- **Exercise goal**: Leave out every line that comes before the one containing "none -> grey 2x2 brick [194,257,358,431]", and reproduce the rest of the listing below exactly, through its last line.

- **Given records**:
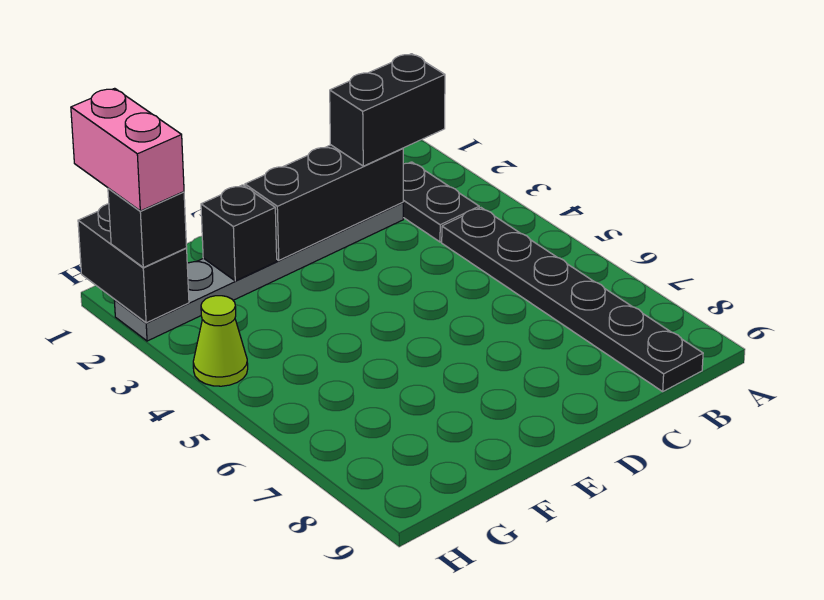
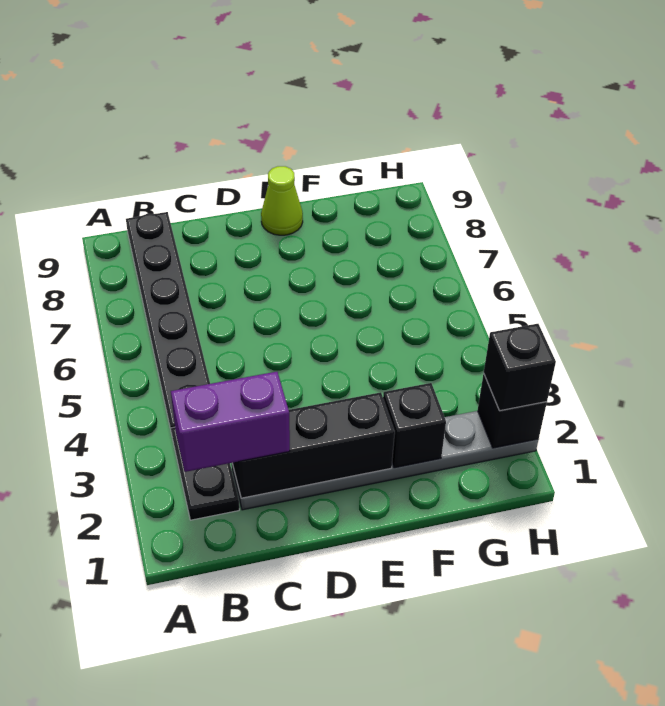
black 1x2 brick [330,54,445,166] -> purple 1x2 brick [171,372,290,472]
black 1x2 brick [78,204,189,323] -> black 1x1 brick [478,373,547,448]
pink 1x2 brick [71,88,184,211] -> none
lime 1x1 cone [193,296,248,386] -> lime 1x1 cone moved to [261,166,303,235]

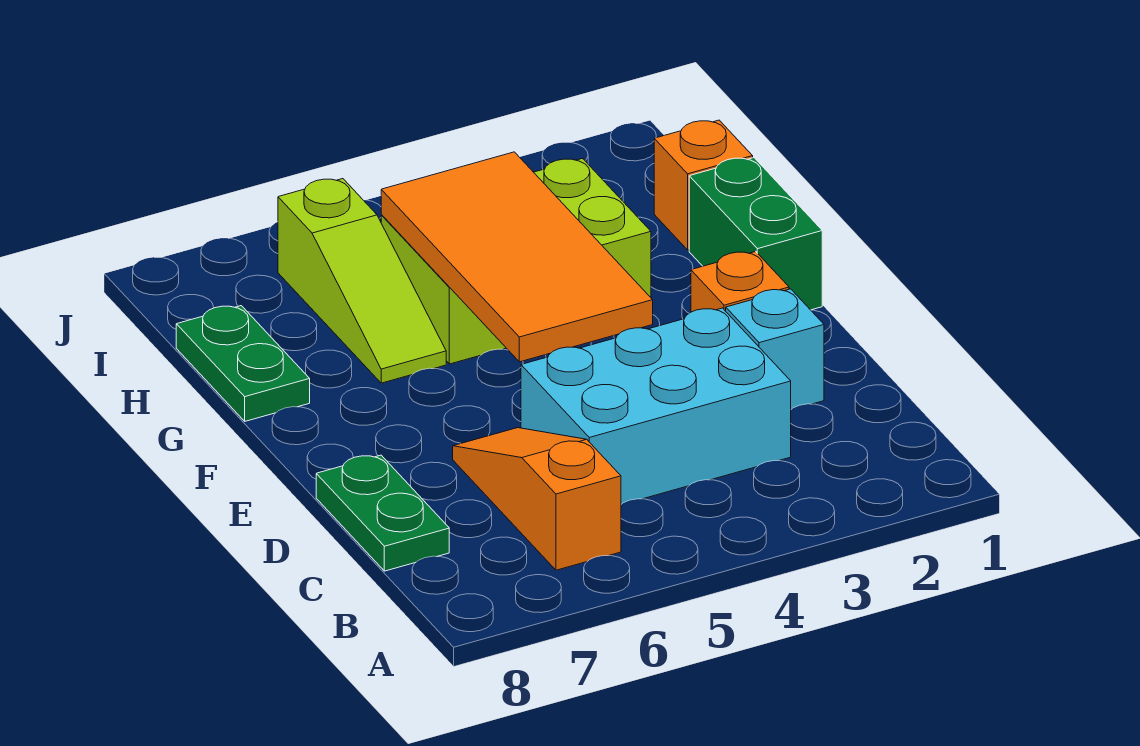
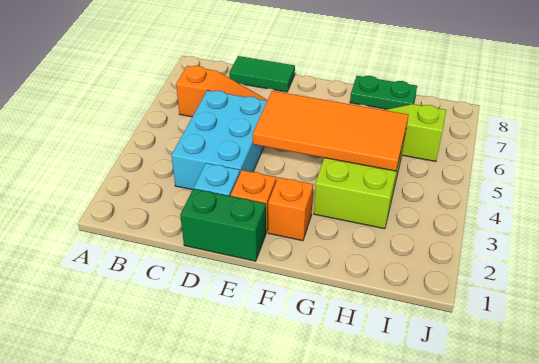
green 1x2 plate [316,455,449,571] -> green 1x2 tile [229,56,295,92]
green 1x2 brick [689,158,822,310] -> green 1x2 brick moved to [180,189,266,261]
orange 1x1 brick [654,120,753,250] -> orange 1x1 brick moved to [268,177,313,241]

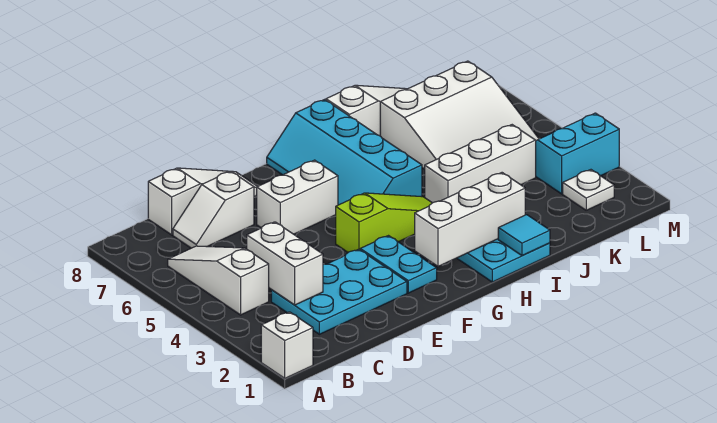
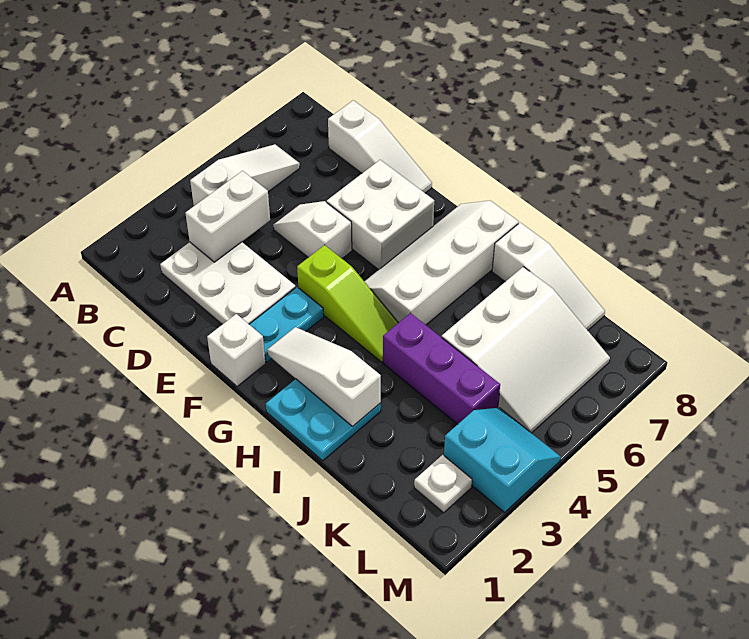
white 1x1 brick [261,312,313,378] -> white 1x1 brick moved to [207,314,266,386]
cyan 2x3 plate [271,249,407,334] -> white 2x3 plate [160,242,296,324]
white 1x2 slope [173,171,254,248] -> white 1x2 slope moved to [273,201,352,258]
white 1x2 brick [257,160,338,234] -> white 2x2 brick [327,160,434,270]
white 1x3 brick [415,173,525,266] -> white 1x3 slope [267,327,381,426]
cyan 2x4 slope [267,100,422,205] -> white 2x4 slope [364,201,519,325]
cyan 1x1 tile [498,215,550,256] -> none
white 1x3 brick [425,125,536,203] -> purple 1x3 brick [383,313,500,424]
white 3x3 slope [380,61,539,169] -> white 3x3 slope turned to [442,267,610,433]

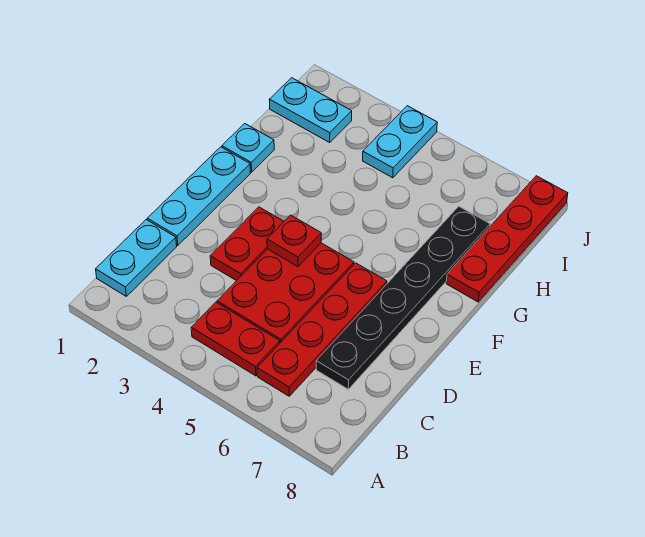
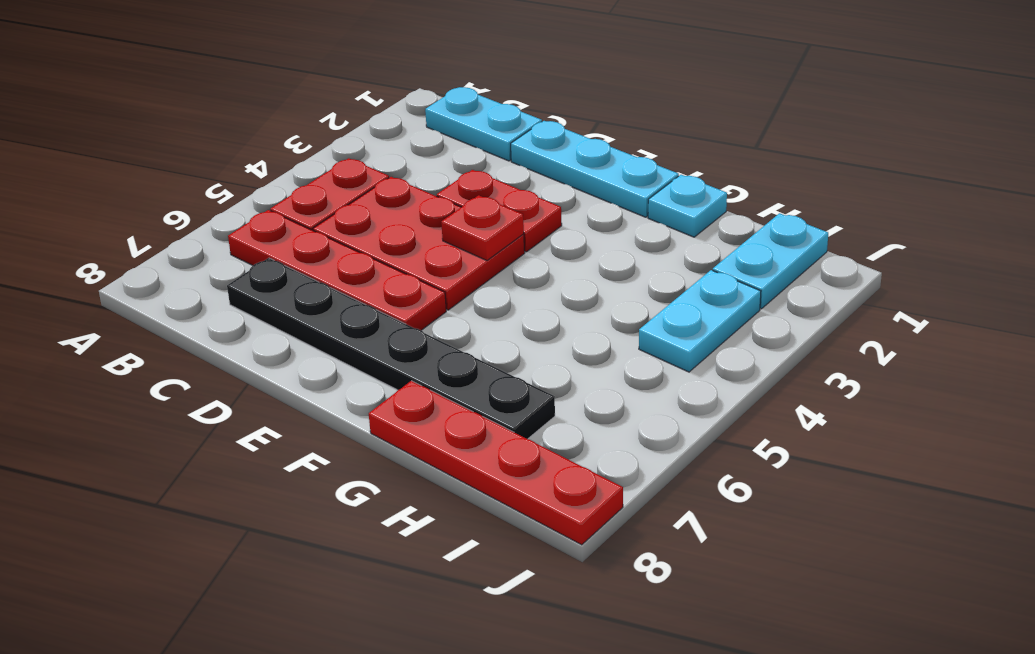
cyan 1x2 plate [363,106,437,178] -> cyan 1x2 plate turned to [639,270,761,372]

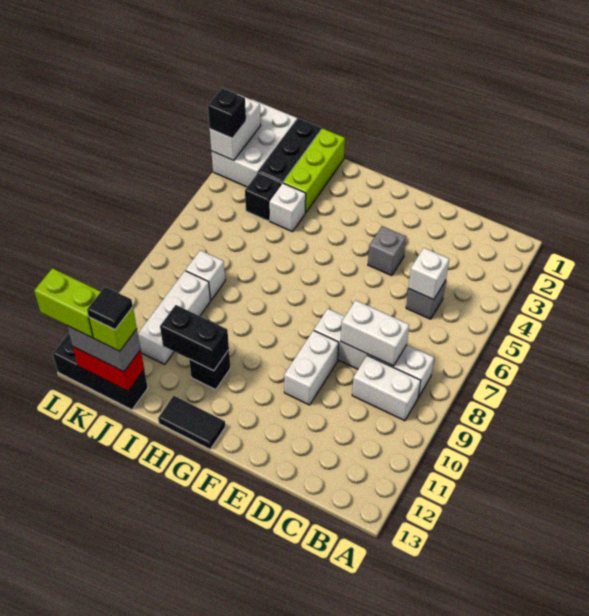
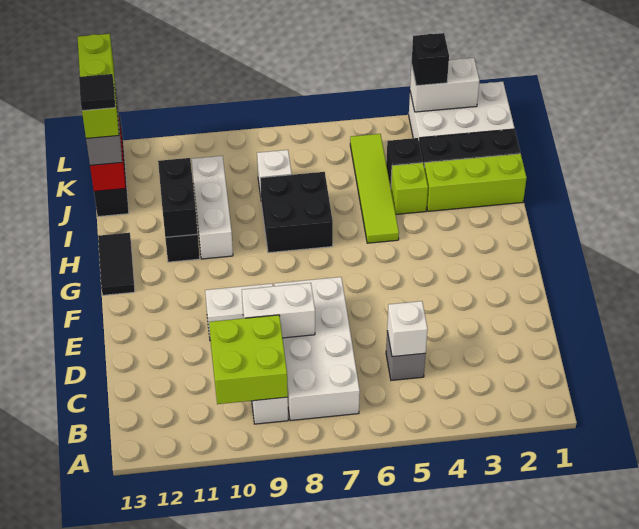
white 1x4 brick [314,309,434,397] -> white 2x4 brick [274,277,360,421]
none -> lime 2x2 brick [209,315,288,404]
white 1x2 brick [341,300,409,366] -> white 1x2 brick turned to [242,283,315,338]
grey 1x1 brick [368,226,406,276] -> none
none -> lime 1x4 tile [350,134,399,243]
none -> black 2x2 brick [260,172,333,253]
white 1x1 brick [269,183,306,232] -> lime 1x1 brick [391,163,428,214]
white 1x3 brick [138,271,210,364] -> white 1x3 brick turned to [191,156,233,259]

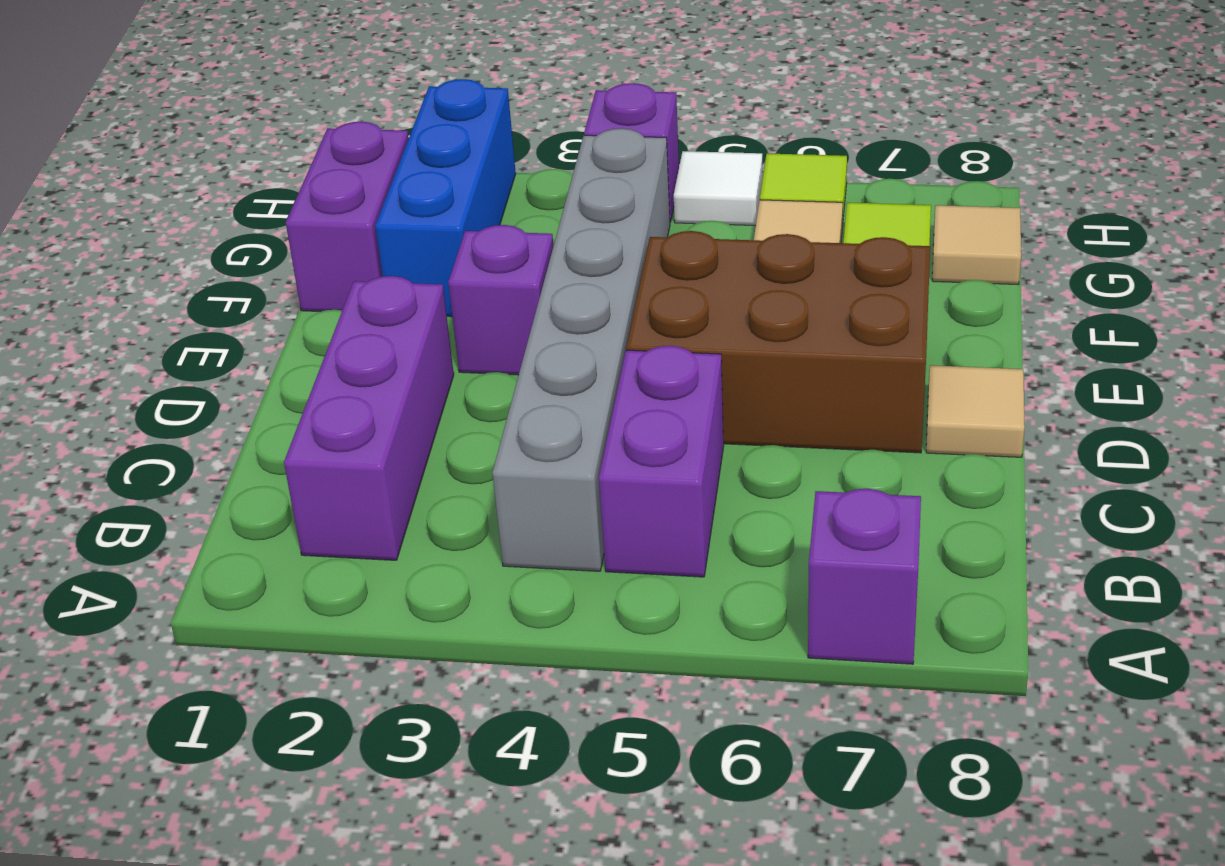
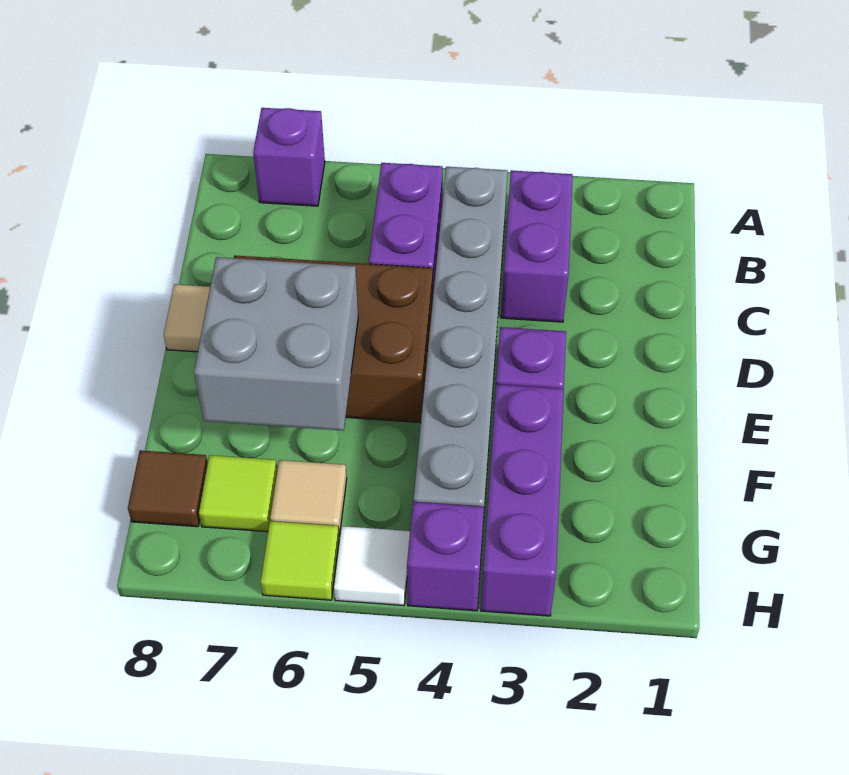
purple 1x3 brick [284,276,454,560] -> purple 1x3 brick moved to [481,384,564,616]
none -> grey 2x2 brick [194,257,358,431]
purple 1x2 brick [286,122,409,312] -> purple 1x2 brick moved to [501,170,573,322]
blue 1x3 brick [375,79,516,317] -> none
tan 1x1 tile [932,205,1021,285] -> brown 1x1 tile [128,450,208,527]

- **Reply to the exercise**:
none -> grey 2x2 brick [194,257,358,431]
purple 1x2 brick [286,122,409,312] -> purple 1x2 brick moved to [501,170,573,322]
blue 1x3 brick [375,79,516,317] -> none
tan 1x1 tile [932,205,1021,285] -> brown 1x1 tile [128,450,208,527]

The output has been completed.